### Input for this task
★ ★ ★

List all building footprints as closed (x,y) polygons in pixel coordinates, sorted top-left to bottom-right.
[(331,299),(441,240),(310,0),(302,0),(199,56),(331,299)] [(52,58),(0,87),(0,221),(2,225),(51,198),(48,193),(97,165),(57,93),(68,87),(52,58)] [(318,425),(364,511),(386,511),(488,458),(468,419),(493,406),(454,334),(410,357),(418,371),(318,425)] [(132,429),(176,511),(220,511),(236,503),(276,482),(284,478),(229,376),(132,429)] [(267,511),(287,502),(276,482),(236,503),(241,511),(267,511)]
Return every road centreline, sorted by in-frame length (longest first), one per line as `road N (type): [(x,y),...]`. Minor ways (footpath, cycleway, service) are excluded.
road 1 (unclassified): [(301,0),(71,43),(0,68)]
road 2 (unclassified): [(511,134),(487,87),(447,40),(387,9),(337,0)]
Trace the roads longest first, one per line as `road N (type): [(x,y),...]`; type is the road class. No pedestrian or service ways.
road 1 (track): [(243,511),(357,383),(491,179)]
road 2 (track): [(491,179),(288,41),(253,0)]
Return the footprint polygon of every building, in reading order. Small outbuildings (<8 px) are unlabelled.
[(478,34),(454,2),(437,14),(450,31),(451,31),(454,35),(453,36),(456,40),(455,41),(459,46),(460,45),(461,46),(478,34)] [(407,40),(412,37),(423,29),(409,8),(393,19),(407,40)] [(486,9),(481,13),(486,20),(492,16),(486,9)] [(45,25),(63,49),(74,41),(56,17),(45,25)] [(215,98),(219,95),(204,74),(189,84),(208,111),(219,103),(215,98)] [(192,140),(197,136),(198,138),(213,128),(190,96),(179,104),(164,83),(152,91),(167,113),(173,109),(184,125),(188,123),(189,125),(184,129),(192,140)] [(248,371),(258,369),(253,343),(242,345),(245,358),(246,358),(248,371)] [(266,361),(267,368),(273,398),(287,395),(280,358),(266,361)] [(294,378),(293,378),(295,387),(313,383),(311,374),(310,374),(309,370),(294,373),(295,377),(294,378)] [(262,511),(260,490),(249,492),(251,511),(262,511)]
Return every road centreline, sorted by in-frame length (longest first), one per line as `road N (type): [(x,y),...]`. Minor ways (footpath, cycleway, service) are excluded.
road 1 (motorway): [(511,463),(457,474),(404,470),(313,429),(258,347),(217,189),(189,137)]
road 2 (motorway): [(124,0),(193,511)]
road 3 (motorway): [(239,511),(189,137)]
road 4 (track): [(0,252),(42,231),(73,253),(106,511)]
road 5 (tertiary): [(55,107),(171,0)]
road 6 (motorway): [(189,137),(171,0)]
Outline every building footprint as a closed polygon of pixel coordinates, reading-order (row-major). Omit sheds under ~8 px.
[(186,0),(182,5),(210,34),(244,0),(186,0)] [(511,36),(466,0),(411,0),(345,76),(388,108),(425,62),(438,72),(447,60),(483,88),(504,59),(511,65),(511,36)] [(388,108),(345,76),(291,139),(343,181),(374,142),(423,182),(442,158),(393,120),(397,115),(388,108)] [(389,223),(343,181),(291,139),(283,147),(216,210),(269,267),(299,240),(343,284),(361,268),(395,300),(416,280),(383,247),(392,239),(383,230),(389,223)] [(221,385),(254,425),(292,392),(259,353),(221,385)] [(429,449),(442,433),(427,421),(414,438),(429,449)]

★ ★ ★

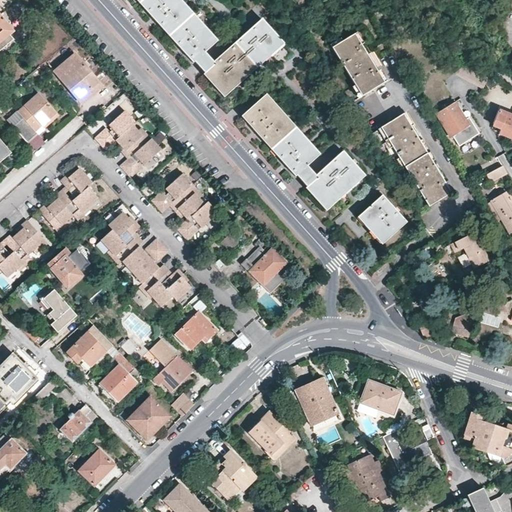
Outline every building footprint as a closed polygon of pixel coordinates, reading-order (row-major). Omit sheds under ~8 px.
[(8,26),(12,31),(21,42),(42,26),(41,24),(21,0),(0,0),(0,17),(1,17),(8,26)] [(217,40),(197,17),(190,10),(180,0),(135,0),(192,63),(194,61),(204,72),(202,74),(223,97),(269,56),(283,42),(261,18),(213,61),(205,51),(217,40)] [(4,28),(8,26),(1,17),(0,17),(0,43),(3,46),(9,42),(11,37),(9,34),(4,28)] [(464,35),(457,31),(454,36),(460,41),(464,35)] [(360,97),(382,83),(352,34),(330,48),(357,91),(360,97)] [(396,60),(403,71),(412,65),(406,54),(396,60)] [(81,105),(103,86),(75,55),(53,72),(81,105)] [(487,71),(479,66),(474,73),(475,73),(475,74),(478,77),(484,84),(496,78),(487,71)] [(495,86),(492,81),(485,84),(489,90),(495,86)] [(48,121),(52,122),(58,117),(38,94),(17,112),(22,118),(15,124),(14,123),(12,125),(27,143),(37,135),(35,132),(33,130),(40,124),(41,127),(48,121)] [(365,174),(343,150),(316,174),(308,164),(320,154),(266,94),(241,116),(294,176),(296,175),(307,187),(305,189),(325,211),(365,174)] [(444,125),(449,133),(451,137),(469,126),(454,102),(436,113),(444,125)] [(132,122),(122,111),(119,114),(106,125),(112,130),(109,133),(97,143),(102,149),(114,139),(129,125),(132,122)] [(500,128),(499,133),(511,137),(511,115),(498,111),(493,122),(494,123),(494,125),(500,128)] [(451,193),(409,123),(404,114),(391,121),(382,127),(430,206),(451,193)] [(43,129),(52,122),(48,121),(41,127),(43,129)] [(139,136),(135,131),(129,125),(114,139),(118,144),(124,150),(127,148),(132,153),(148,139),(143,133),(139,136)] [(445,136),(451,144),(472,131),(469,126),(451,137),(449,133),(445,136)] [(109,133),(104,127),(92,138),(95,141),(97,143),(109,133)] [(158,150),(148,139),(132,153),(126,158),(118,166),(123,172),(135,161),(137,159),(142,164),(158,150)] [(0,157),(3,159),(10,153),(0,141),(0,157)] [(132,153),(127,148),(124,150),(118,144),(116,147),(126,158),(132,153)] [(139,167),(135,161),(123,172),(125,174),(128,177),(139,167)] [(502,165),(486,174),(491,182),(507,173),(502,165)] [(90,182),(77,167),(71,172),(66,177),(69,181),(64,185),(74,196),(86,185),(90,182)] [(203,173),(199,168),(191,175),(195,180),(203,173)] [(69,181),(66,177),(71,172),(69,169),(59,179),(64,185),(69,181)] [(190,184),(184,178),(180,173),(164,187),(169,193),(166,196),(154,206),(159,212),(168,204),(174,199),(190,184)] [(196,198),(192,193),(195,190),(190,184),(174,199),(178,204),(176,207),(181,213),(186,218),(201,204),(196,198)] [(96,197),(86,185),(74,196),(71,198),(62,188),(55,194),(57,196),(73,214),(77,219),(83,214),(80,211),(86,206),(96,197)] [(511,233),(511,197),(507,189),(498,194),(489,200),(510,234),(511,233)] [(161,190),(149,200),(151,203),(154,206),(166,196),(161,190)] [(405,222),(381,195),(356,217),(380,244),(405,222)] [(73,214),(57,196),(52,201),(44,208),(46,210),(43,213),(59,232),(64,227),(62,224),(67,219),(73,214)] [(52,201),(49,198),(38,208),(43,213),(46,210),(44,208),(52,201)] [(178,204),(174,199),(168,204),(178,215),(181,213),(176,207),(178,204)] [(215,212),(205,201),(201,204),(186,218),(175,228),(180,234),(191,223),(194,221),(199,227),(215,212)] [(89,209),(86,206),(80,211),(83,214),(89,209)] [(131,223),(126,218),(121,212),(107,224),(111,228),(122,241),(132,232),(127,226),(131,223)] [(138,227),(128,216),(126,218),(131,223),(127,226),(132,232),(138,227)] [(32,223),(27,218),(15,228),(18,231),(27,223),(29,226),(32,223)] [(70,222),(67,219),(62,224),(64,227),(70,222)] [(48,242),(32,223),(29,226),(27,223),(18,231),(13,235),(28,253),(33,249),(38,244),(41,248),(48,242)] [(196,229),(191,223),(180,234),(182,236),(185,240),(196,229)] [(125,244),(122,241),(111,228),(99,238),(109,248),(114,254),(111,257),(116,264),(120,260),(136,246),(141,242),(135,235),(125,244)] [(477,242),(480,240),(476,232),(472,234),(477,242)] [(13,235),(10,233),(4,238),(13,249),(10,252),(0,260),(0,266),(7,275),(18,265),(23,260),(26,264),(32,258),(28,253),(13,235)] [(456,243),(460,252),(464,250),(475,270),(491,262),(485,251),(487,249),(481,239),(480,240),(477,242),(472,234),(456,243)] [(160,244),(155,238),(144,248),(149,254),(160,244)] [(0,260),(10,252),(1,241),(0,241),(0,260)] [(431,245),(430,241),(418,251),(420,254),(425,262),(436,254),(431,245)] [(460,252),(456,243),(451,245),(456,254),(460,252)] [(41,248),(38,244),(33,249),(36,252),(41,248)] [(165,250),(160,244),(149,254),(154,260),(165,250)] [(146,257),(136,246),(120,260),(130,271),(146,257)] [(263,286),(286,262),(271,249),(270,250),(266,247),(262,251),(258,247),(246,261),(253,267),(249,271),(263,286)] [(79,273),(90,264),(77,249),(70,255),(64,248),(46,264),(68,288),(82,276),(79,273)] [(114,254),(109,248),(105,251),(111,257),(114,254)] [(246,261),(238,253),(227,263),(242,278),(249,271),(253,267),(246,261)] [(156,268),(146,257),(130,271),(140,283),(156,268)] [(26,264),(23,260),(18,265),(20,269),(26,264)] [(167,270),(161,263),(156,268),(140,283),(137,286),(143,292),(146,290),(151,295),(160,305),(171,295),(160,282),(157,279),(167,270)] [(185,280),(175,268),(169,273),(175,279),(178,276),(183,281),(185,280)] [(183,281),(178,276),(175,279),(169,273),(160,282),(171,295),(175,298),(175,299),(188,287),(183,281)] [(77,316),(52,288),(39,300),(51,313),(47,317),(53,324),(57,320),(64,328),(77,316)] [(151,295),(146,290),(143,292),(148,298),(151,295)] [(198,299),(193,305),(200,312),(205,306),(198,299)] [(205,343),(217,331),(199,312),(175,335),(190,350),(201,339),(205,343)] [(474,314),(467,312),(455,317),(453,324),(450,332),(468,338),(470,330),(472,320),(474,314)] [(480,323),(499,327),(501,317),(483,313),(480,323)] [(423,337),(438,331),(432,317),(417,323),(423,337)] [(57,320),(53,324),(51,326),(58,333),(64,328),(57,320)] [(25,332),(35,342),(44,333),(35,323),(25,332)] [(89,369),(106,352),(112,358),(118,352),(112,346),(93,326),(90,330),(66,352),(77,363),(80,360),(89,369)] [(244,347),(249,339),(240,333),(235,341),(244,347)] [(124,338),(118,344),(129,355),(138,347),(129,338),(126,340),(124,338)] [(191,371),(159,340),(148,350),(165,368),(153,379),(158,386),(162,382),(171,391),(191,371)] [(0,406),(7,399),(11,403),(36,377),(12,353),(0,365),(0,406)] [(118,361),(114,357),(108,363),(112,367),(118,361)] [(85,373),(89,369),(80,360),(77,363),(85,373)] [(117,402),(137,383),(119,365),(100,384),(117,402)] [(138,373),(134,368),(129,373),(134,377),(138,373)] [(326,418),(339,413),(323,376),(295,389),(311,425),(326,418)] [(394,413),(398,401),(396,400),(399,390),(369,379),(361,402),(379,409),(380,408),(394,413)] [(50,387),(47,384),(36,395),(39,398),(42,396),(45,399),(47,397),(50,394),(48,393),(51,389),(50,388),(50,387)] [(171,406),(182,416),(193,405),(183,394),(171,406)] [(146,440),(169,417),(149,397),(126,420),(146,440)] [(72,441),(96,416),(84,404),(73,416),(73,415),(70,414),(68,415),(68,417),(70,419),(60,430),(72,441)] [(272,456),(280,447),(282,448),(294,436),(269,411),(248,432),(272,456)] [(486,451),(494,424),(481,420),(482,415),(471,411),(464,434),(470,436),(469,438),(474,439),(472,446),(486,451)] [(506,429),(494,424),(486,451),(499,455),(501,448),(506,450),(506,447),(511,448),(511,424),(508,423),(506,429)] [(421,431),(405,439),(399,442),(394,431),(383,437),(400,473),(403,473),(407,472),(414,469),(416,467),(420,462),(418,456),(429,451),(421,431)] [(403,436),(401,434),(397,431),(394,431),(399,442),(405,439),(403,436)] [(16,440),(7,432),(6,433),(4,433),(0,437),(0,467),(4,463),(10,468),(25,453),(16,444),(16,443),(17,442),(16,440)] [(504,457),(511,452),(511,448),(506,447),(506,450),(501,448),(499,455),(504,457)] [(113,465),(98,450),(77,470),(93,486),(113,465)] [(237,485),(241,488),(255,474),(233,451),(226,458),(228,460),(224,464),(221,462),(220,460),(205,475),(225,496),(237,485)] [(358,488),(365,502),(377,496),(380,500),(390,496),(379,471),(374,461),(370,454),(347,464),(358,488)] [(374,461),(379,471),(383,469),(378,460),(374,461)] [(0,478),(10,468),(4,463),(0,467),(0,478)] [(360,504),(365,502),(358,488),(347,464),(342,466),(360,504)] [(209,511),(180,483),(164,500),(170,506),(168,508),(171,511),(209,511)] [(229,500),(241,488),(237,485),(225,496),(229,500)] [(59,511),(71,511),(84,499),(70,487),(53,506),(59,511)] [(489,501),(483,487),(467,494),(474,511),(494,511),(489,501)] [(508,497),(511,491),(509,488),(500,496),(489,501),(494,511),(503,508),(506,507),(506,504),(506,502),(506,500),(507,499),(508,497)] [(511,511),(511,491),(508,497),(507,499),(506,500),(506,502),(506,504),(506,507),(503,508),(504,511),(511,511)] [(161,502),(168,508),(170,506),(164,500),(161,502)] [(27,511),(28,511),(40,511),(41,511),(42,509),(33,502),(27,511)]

★ ★ ★

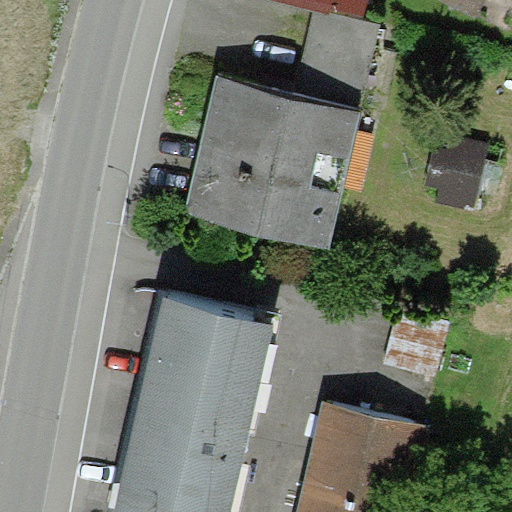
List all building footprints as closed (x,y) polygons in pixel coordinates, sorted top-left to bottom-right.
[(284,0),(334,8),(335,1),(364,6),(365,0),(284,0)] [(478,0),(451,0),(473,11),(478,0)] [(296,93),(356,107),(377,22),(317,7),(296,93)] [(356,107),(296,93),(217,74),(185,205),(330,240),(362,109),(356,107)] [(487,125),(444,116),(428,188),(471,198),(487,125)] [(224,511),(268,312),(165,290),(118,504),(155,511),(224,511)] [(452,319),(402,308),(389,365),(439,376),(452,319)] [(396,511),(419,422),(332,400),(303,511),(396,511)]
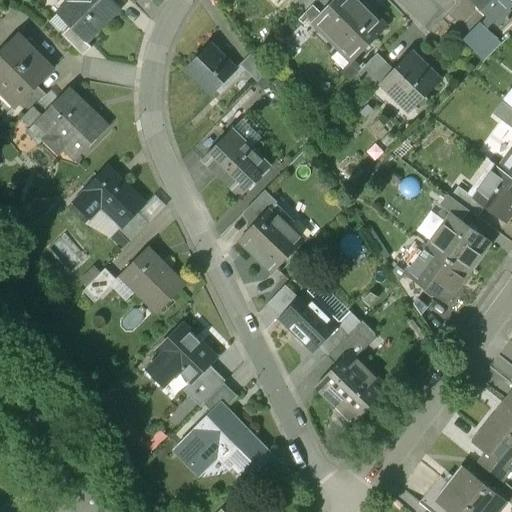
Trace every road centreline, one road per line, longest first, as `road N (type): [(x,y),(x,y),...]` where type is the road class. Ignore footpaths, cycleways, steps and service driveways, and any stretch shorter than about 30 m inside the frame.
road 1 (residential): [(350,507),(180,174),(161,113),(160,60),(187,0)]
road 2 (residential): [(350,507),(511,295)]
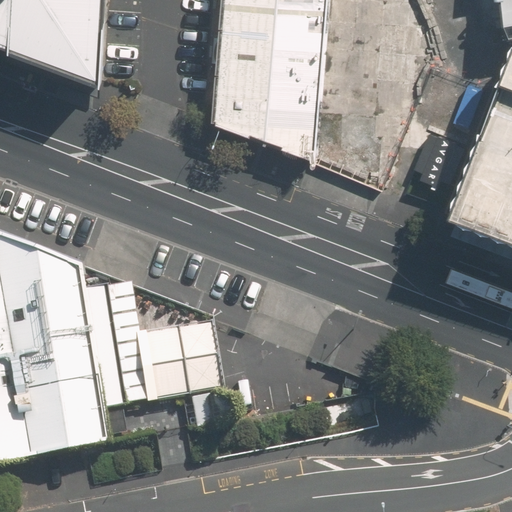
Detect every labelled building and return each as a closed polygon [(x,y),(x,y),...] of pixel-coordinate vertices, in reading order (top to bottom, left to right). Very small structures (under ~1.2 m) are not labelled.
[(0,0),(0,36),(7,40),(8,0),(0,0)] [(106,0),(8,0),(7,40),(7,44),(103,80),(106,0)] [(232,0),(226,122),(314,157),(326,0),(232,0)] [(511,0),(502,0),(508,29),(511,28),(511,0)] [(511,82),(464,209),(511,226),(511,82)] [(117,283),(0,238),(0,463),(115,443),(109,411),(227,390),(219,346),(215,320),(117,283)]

★ ★ ★

### What is required
Copy the lines starting at the one containing "Trace the roads" and ending at the one containing "road 2 (track): [(491,179),(288,41),(253,0)]", word for word.

### Task answer
Trace the roads longest first, one per line as `road N (type): [(x,y),...]`; type is the road class. No pedestrian or service ways.
road 1 (track): [(243,511),(357,383),(491,179)]
road 2 (track): [(491,179),(288,41),(253,0)]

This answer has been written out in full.